Lines containing "button": state how many there are in these entries, and write only that number.
#### Given records
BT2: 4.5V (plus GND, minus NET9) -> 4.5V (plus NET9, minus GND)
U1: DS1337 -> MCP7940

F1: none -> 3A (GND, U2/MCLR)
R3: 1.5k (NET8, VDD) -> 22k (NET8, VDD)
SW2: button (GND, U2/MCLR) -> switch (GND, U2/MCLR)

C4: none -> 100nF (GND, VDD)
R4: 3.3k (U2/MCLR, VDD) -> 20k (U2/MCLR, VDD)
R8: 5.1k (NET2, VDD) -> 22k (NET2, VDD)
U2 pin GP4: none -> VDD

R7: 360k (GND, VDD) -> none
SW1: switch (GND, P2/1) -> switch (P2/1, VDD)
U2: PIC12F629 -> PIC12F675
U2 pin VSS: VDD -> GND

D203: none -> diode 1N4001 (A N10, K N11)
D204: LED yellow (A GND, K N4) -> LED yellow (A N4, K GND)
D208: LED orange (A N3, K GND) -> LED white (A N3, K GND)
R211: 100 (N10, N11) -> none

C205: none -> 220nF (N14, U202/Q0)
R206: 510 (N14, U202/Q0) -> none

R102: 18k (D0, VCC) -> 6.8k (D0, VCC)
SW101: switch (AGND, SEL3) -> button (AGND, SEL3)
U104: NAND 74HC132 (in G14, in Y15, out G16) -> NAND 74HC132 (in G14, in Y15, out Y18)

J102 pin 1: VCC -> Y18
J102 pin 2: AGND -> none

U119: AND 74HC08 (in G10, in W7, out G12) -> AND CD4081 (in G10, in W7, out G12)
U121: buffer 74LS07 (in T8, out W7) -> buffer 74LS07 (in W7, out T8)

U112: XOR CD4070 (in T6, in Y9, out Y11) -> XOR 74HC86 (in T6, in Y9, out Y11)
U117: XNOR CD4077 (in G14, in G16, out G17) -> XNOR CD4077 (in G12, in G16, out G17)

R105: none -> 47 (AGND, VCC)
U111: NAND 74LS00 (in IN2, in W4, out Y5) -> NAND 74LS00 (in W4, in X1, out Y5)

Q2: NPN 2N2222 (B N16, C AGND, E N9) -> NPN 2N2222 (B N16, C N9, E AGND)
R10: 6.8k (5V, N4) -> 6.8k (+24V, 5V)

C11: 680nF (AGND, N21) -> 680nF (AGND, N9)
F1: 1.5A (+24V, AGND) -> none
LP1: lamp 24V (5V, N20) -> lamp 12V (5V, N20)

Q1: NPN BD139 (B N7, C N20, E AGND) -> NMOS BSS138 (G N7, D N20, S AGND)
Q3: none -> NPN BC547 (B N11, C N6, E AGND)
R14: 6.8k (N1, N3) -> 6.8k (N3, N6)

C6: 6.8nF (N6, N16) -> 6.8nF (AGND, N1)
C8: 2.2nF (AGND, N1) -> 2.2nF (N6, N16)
########
• [Solution below]: 2